Write out the records again, exactly, leaving none out.

### MATERIALS PROVIDED
---*---

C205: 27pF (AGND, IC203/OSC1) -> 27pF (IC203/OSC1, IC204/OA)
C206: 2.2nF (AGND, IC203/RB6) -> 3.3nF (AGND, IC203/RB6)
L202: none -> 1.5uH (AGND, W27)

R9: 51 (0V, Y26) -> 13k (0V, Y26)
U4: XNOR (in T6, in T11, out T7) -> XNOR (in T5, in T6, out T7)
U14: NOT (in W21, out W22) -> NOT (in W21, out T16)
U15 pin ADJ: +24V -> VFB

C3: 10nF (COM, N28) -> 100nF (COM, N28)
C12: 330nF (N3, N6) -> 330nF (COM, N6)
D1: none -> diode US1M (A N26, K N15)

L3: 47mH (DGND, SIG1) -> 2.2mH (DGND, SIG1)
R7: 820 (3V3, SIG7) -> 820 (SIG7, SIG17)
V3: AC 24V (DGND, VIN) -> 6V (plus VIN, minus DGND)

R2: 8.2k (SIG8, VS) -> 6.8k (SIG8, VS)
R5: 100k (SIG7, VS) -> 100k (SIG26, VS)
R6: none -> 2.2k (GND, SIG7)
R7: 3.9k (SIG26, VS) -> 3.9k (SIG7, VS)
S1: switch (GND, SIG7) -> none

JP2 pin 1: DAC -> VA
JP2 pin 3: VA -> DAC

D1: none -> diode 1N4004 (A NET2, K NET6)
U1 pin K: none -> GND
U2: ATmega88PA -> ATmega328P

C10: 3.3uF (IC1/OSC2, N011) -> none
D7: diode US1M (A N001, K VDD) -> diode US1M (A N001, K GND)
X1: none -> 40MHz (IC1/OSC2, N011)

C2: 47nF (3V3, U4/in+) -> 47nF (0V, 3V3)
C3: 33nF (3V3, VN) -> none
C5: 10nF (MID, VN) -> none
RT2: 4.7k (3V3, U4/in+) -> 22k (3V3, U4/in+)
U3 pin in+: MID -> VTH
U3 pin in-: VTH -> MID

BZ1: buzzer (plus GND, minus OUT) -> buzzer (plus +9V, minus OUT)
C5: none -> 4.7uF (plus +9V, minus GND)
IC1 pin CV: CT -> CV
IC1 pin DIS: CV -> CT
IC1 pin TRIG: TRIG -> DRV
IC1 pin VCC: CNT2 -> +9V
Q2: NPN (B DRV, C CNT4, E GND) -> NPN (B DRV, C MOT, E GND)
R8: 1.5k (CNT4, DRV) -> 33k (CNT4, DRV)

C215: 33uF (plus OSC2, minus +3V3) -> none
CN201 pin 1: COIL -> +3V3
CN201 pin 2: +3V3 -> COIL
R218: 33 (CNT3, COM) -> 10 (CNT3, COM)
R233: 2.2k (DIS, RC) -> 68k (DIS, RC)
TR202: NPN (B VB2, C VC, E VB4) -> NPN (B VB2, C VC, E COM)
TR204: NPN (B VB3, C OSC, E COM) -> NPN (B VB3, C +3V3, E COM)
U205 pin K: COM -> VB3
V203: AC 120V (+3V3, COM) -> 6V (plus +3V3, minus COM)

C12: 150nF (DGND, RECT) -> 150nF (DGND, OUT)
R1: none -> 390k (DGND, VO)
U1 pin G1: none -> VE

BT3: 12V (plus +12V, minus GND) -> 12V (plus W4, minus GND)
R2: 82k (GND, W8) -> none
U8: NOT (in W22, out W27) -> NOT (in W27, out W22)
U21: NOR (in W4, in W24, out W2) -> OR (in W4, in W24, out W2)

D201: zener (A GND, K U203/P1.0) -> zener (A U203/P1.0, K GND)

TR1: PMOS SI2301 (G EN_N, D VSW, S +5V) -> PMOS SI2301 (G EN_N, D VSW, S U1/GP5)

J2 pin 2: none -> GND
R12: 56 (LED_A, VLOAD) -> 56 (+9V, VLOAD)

---*---

### EXERCISE RESULT
C205: 27pF (AGND, IC203/OSC1) -> 27pF (IC203/OSC1, IC204/OA)
C206: 2.2nF (AGND, IC203/RB6) -> 3.3nF (AGND, IC203/RB6)
L202: none -> 1.5uH (AGND, W27)

R9: 51 (0V, Y26) -> 13k (0V, Y26)
U4: XNOR (in T6, in T11, out T7) -> XNOR (in T5, in T6, out T7)
U14: NOT (in W21, out W22) -> NOT (in W21, out T16)
U15 pin ADJ: +24V -> VFB

C3: 10nF (COM, N28) -> 100nF (COM, N28)
C12: 330nF (N3, N6) -> 330nF (COM, N6)
D1: none -> diode US1M (A N26, K N15)

L3: 47mH (DGND, SIG1) -> 2.2mH (DGND, SIG1)
R7: 820 (3V3, SIG7) -> 820 (SIG7, SIG17)
V3: AC 24V (DGND, VIN) -> 6V (plus VIN, minus DGND)

R2: 8.2k (SIG8, VS) -> 6.8k (SIG8, VS)
R5: 100k (SIG7, VS) -> 100k (SIG26, VS)
R6: none -> 2.2k (GND, SIG7)
R7: 3.9k (SIG26, VS) -> 3.9k (SIG7, VS)
S1: switch (GND, SIG7) -> none

JP2 pin 1: DAC -> VA
JP2 pin 3: VA -> DAC

D1: none -> diode 1N4004 (A NET2, K NET6)
U1 pin K: none -> GND
U2: ATmega88PA -> ATmega328P

C10: 3.3uF (IC1/OSC2, N011) -> none
D7: diode US1M (A N001, K VDD) -> diode US1M (A N001, K GND)
X1: none -> 40MHz (IC1/OSC2, N011)

C2: 47nF (3V3, U4/in+) -> 47nF (0V, 3V3)
C3: 33nF (3V3, VN) -> none
C5: 10nF (MID, VN) -> none
RT2: 4.7k (3V3, U4/in+) -> 22k (3V3, U4/in+)
U3 pin in+: MID -> VTH
U3 pin in-: VTH -> MID

BZ1: buzzer (plus GND, minus OUT) -> buzzer (plus +9V, minus OUT)
C5: none -> 4.7uF (plus +9V, minus GND)
IC1 pin CV: CT -> CV
IC1 pin DIS: CV -> CT
IC1 pin TRIG: TRIG -> DRV
IC1 pin VCC: CNT2 -> +9V
Q2: NPN (B DRV, C CNT4, E GND) -> NPN (B DRV, C MOT, E GND)
R8: 1.5k (CNT4, DRV) -> 33k (CNT4, DRV)

C215: 33uF (plus OSC2, minus +3V3) -> none
CN201 pin 1: COIL -> +3V3
CN201 pin 2: +3V3 -> COIL
R218: 33 (CNT3, COM) -> 10 (CNT3, COM)
R233: 2.2k (DIS, RC) -> 68k (DIS, RC)
TR202: NPN (B VB2, C VC, E VB4) -> NPN (B VB2, C VC, E COM)
TR204: NPN (B VB3, C OSC, E COM) -> NPN (B VB3, C +3V3, E COM)
U205 pin K: COM -> VB3
V203: AC 120V (+3V3, COM) -> 6V (plus +3V3, minus COM)

C12: 150nF (DGND, RECT) -> 150nF (DGND, OUT)
R1: none -> 390k (DGND, VO)
U1 pin G1: none -> VE

BT3: 12V (plus +12V, minus GND) -> 12V (plus W4, minus GND)
R2: 82k (GND, W8) -> none
U8: NOT (in W22, out W27) -> NOT (in W27, out W22)
U21: NOR (in W4, in W24, out W2) -> OR (in W4, in W24, out W2)

D201: zener (A GND, K U203/P1.0) -> zener (A U203/P1.0, K GND)

TR1: PMOS SI2301 (G EN_N, D VSW, S +5V) -> PMOS SI2301 (G EN_N, D VSW, S U1/GP5)

J2 pin 2: none -> GND
R12: 56 (LED_A, VLOAD) -> 56 (+9V, VLOAD)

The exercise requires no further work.